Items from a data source
------------

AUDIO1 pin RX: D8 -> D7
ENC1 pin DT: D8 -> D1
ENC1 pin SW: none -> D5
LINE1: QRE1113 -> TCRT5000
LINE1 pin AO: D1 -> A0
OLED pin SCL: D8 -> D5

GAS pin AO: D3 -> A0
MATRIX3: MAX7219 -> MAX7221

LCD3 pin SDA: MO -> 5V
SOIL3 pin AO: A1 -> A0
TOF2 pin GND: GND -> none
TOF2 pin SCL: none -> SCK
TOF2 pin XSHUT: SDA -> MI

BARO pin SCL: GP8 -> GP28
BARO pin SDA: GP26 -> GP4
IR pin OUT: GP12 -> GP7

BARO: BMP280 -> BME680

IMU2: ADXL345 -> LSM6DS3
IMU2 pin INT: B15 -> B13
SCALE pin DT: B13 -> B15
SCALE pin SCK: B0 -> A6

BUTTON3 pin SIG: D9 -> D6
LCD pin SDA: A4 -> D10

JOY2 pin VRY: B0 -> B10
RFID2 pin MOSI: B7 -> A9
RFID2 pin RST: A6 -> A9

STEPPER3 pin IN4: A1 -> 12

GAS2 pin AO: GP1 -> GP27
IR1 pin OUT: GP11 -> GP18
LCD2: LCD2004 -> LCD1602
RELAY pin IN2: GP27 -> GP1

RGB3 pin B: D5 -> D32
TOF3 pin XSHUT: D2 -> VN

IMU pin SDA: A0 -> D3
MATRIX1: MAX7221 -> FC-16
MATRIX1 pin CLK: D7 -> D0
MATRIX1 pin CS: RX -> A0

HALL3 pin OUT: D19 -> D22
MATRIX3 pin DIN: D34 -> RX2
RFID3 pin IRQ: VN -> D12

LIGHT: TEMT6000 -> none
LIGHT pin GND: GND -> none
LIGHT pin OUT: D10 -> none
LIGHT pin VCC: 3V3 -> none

------------

> How to complete this task:
Your answer is to contain exactly the lines from the one holding "IR pin OUT: GP12 -> GP7" to the end of the entries, with no other line.

> Exercise result:
IR pin OUT: GP12 -> GP7

BARO: BMP280 -> BME680

IMU2: ADXL345 -> LSM6DS3
IMU2 pin INT: B15 -> B13
SCALE pin DT: B13 -> B15
SCALE pin SCK: B0 -> A6

BUTTON3 pin SIG: D9 -> D6
LCD pin SDA: A4 -> D10

JOY2 pin VRY: B0 -> B10
RFID2 pin MOSI: B7 -> A9
RFID2 pin RST: A6 -> A9

STEPPER3 pin IN4: A1 -> 12

GAS2 pin AO: GP1 -> GP27
IR1 pin OUT: GP11 -> GP18
LCD2: LCD2004 -> LCD1602
RELAY pin IN2: GP27 -> GP1

RGB3 pin B: D5 -> D32
TOF3 pin XSHUT: D2 -> VN

IMU pin SDA: A0 -> D3
MATRIX1: MAX7221 -> FC-16
MATRIX1 pin CLK: D7 -> D0
MATRIX1 pin CS: RX -> A0

HALL3 pin OUT: D19 -> D22
MATRIX3 pin DIN: D34 -> RX2
RFID3 pin IRQ: VN -> D12

LIGHT: TEMT6000 -> none
LIGHT pin GND: GND -> none
LIGHT pin OUT: D10 -> none
LIGHT pin VCC: 3V3 -> none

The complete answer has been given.